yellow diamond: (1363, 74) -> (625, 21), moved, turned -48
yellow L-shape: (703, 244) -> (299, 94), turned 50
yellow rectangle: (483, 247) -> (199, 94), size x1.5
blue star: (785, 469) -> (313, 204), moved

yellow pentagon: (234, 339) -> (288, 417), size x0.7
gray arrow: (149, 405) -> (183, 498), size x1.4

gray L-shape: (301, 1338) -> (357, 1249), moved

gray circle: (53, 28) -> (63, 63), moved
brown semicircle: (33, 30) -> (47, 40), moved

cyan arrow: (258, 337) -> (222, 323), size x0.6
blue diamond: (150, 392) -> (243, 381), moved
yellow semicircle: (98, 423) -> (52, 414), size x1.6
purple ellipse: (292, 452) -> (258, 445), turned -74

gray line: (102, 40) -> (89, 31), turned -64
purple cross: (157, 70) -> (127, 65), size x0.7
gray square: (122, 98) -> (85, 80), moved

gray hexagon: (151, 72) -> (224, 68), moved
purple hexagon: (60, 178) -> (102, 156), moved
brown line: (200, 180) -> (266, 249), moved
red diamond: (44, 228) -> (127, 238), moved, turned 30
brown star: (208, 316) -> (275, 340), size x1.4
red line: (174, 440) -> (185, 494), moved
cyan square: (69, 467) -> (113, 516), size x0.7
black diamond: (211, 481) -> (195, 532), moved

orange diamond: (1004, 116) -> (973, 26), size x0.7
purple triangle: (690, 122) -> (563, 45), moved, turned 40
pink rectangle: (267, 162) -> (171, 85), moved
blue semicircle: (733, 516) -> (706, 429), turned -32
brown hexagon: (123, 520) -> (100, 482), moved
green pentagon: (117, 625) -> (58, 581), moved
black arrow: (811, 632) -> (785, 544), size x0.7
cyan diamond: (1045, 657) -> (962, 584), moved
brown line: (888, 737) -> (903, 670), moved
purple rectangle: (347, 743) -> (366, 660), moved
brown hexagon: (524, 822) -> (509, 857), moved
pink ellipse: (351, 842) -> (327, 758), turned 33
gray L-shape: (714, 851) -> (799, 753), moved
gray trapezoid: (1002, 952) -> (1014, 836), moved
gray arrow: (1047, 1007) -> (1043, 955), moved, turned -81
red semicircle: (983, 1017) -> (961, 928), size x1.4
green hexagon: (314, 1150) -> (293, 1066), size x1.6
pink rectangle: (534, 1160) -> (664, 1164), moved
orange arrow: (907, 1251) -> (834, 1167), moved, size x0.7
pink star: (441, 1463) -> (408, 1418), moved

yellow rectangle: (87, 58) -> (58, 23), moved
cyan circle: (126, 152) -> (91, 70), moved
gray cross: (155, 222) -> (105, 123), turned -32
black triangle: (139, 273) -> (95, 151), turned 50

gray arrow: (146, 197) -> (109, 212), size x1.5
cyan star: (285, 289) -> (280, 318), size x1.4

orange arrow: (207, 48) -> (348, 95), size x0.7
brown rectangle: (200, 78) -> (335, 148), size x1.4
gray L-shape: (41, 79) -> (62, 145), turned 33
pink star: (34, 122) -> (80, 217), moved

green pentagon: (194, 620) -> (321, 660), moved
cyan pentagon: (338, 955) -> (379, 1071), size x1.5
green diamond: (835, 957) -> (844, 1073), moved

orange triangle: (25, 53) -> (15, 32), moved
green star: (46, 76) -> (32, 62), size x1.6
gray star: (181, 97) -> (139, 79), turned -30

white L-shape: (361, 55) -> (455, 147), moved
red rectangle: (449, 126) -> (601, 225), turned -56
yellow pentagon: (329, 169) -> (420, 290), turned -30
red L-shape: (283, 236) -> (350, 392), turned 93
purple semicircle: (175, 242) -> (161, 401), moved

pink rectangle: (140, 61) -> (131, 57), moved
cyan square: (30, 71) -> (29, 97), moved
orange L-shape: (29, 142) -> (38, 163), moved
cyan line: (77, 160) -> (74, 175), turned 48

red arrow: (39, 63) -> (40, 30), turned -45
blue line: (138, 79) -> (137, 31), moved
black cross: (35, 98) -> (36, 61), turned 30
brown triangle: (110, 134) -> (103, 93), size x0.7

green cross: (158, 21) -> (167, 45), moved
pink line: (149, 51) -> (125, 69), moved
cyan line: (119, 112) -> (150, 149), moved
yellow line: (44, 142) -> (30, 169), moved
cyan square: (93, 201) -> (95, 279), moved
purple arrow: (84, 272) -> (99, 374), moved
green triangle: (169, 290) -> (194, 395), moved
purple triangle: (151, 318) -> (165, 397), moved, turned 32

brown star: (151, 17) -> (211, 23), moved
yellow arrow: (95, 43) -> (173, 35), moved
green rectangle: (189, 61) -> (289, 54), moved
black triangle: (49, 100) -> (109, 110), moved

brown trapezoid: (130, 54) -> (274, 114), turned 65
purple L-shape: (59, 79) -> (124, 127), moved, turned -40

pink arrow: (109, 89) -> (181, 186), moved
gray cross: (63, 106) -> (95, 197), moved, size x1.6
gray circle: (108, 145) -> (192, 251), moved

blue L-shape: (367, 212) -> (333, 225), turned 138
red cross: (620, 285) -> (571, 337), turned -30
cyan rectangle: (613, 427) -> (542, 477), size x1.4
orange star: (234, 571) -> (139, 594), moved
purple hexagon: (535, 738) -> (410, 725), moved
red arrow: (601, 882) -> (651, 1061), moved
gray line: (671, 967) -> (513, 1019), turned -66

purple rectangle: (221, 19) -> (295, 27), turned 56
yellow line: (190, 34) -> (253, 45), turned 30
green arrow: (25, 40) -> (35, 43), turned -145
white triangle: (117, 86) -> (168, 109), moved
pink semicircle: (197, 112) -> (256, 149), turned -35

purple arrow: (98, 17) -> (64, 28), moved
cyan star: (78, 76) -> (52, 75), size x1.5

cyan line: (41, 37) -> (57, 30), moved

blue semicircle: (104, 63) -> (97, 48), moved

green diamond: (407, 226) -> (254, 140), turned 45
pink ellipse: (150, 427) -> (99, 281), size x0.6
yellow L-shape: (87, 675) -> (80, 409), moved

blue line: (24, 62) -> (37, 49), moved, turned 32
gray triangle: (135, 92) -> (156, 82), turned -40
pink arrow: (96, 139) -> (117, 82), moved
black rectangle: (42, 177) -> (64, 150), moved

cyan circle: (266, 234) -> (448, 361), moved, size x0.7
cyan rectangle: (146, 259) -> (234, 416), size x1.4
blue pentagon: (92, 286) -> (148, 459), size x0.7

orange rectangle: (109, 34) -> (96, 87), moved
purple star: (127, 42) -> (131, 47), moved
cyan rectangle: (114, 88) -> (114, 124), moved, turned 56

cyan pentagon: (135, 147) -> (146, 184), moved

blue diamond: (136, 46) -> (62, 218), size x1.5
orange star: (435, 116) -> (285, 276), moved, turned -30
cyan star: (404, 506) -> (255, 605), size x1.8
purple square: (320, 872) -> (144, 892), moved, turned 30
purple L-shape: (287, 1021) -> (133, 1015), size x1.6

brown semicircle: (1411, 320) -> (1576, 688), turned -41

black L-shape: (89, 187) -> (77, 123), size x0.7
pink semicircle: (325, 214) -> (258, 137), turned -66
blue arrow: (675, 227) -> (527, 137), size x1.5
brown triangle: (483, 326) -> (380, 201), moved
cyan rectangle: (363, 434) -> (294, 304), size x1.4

_WHAT TO DO:_ All of the lines above need to be given again exactly.

_EXPECTED ANSWER:_
yellow diamond: (1363, 74) -> (625, 21), moved, turned -48
yellow L-shape: (703, 244) -> (299, 94), turned 50
yellow rectangle: (483, 247) -> (199, 94), size x1.5
blue star: (785, 469) -> (313, 204), moved

yellow pentagon: (234, 339) -> (288, 417), size x0.7
gray arrow: (149, 405) -> (183, 498), size x1.4

gray L-shape: (301, 1338) -> (357, 1249), moved

gray circle: (53, 28) -> (63, 63), moved
brown semicircle: (33, 30) -> (47, 40), moved

cyan arrow: (258, 337) -> (222, 323), size x0.6
blue diamond: (150, 392) -> (243, 381), moved
yellow semicircle: (98, 423) -> (52, 414), size x1.6
purple ellipse: (292, 452) -> (258, 445), turned -74

gray line: (102, 40) -> (89, 31), turned -64
purple cross: (157, 70) -> (127, 65), size x0.7
gray square: (122, 98) -> (85, 80), moved

gray hexagon: (151, 72) -> (224, 68), moved
purple hexagon: (60, 178) -> (102, 156), moved
brown line: (200, 180) -> (266, 249), moved
red diamond: (44, 228) -> (127, 238), moved, turned 30
brown star: (208, 316) -> (275, 340), size x1.4
red line: (174, 440) -> (185, 494), moved
cyan square: (69, 467) -> (113, 516), size x0.7
black diamond: (211, 481) -> (195, 532), moved

orange diamond: (1004, 116) -> (973, 26), size x0.7
purple triangle: (690, 122) -> (563, 45), moved, turned 40
pink rectangle: (267, 162) -> (171, 85), moved
blue semicircle: (733, 516) -> (706, 429), turned -32
brown hexagon: (123, 520) -> (100, 482), moved
green pentagon: (117, 625) -> (58, 581), moved
black arrow: (811, 632) -> (785, 544), size x0.7
cyan diamond: (1045, 657) -> (962, 584), moved
brown line: (888, 737) -> (903, 670), moved
purple rectangle: (347, 743) -> (366, 660), moved
brown hexagon: (524, 822) -> (509, 857), moved
pink ellipse: (351, 842) -> (327, 758), turned 33
gray L-shape: (714, 851) -> (799, 753), moved
gray trapezoid: (1002, 952) -> (1014, 836), moved
gray arrow: (1047, 1007) -> (1043, 955), moved, turned -81
red semicircle: (983, 1017) -> (961, 928), size x1.4
green hexagon: (314, 1150) -> (293, 1066), size x1.6
pink rectangle: (534, 1160) -> (664, 1164), moved
orange arrow: (907, 1251) -> (834, 1167), moved, size x0.7
pink star: (441, 1463) -> (408, 1418), moved

yellow rectangle: (87, 58) -> (58, 23), moved
cyan circle: (126, 152) -> (91, 70), moved
gray cross: (155, 222) -> (105, 123), turned -32
black triangle: (139, 273) -> (95, 151), turned 50

gray arrow: (146, 197) -> (109, 212), size x1.5
cyan star: (285, 289) -> (280, 318), size x1.4

orange arrow: (207, 48) -> (348, 95), size x0.7
brown rectangle: (200, 78) -> (335, 148), size x1.4
gray L-shape: (41, 79) -> (62, 145), turned 33
pink star: (34, 122) -> (80, 217), moved

green pentagon: (194, 620) -> (321, 660), moved
cyan pentagon: (338, 955) -> (379, 1071), size x1.5
green diamond: (835, 957) -> (844, 1073), moved

orange triangle: (25, 53) -> (15, 32), moved
green star: (46, 76) -> (32, 62), size x1.6
gray star: (181, 97) -> (139, 79), turned -30

white L-shape: (361, 55) -> (455, 147), moved
red rectangle: (449, 126) -> (601, 225), turned -56
yellow pentagon: (329, 169) -> (420, 290), turned -30
red L-shape: (283, 236) -> (350, 392), turned 93
purple semicircle: (175, 242) -> (161, 401), moved

pink rectangle: (140, 61) -> (131, 57), moved
cyan square: (30, 71) -> (29, 97), moved
orange L-shape: (29, 142) -> (38, 163), moved
cyan line: (77, 160) -> (74, 175), turned 48

red arrow: (39, 63) -> (40, 30), turned -45
blue line: (138, 79) -> (137, 31), moved
black cross: (35, 98) -> (36, 61), turned 30
brown triangle: (110, 134) -> (103, 93), size x0.7

green cross: (158, 21) -> (167, 45), moved
pink line: (149, 51) -> (125, 69), moved
cyan line: (119, 112) -> (150, 149), moved
yellow line: (44, 142) -> (30, 169), moved
cyan square: (93, 201) -> (95, 279), moved
purple arrow: (84, 272) -> (99, 374), moved
green triangle: (169, 290) -> (194, 395), moved
purple triangle: (151, 318) -> (165, 397), moved, turned 32

brown star: (151, 17) -> (211, 23), moved
yellow arrow: (95, 43) -> (173, 35), moved
green rectangle: (189, 61) -> (289, 54), moved
black triangle: (49, 100) -> (109, 110), moved

brown trapezoid: (130, 54) -> (274, 114), turned 65
purple L-shape: (59, 79) -> (124, 127), moved, turned -40

pink arrow: (109, 89) -> (181, 186), moved
gray cross: (63, 106) -> (95, 197), moved, size x1.6
gray circle: (108, 145) -> (192, 251), moved

blue L-shape: (367, 212) -> (333, 225), turned 138
red cross: (620, 285) -> (571, 337), turned -30
cyan rectangle: (613, 427) -> (542, 477), size x1.4
orange star: (234, 571) -> (139, 594), moved
purple hexagon: (535, 738) -> (410, 725), moved
red arrow: (601, 882) -> (651, 1061), moved
gray line: (671, 967) -> (513, 1019), turned -66

purple rectangle: (221, 19) -> (295, 27), turned 56
yellow line: (190, 34) -> (253, 45), turned 30
green arrow: (25, 40) -> (35, 43), turned -145
white triangle: (117, 86) -> (168, 109), moved
pink semicircle: (197, 112) -> (256, 149), turned -35

purple arrow: (98, 17) -> (64, 28), moved
cyan star: (78, 76) -> (52, 75), size x1.5

cyan line: (41, 37) -> (57, 30), moved

blue semicircle: (104, 63) -> (97, 48), moved

green diamond: (407, 226) -> (254, 140), turned 45
pink ellipse: (150, 427) -> (99, 281), size x0.6
yellow L-shape: (87, 675) -> (80, 409), moved

blue line: (24, 62) -> (37, 49), moved, turned 32
gray triangle: (135, 92) -> (156, 82), turned -40
pink arrow: (96, 139) -> (117, 82), moved
black rectangle: (42, 177) -> (64, 150), moved

cyan circle: (266, 234) -> (448, 361), moved, size x0.7
cyan rectangle: (146, 259) -> (234, 416), size x1.4
blue pentagon: (92, 286) -> (148, 459), size x0.7

orange rectangle: (109, 34) -> (96, 87), moved
purple star: (127, 42) -> (131, 47), moved
cyan rectangle: (114, 88) -> (114, 124), moved, turned 56

cyan pentagon: (135, 147) -> (146, 184), moved

blue diamond: (136, 46) -> (62, 218), size x1.5
orange star: (435, 116) -> (285, 276), moved, turned -30
cyan star: (404, 506) -> (255, 605), size x1.8
purple square: (320, 872) -> (144, 892), moved, turned 30
purple L-shape: (287, 1021) -> (133, 1015), size x1.6

brown semicircle: (1411, 320) -> (1576, 688), turned -41

black L-shape: (89, 187) -> (77, 123), size x0.7
pink semicircle: (325, 214) -> (258, 137), turned -66
blue arrow: (675, 227) -> (527, 137), size x1.5
brown triangle: (483, 326) -> (380, 201), moved
cyan rectangle: (363, 434) -> (294, 304), size x1.4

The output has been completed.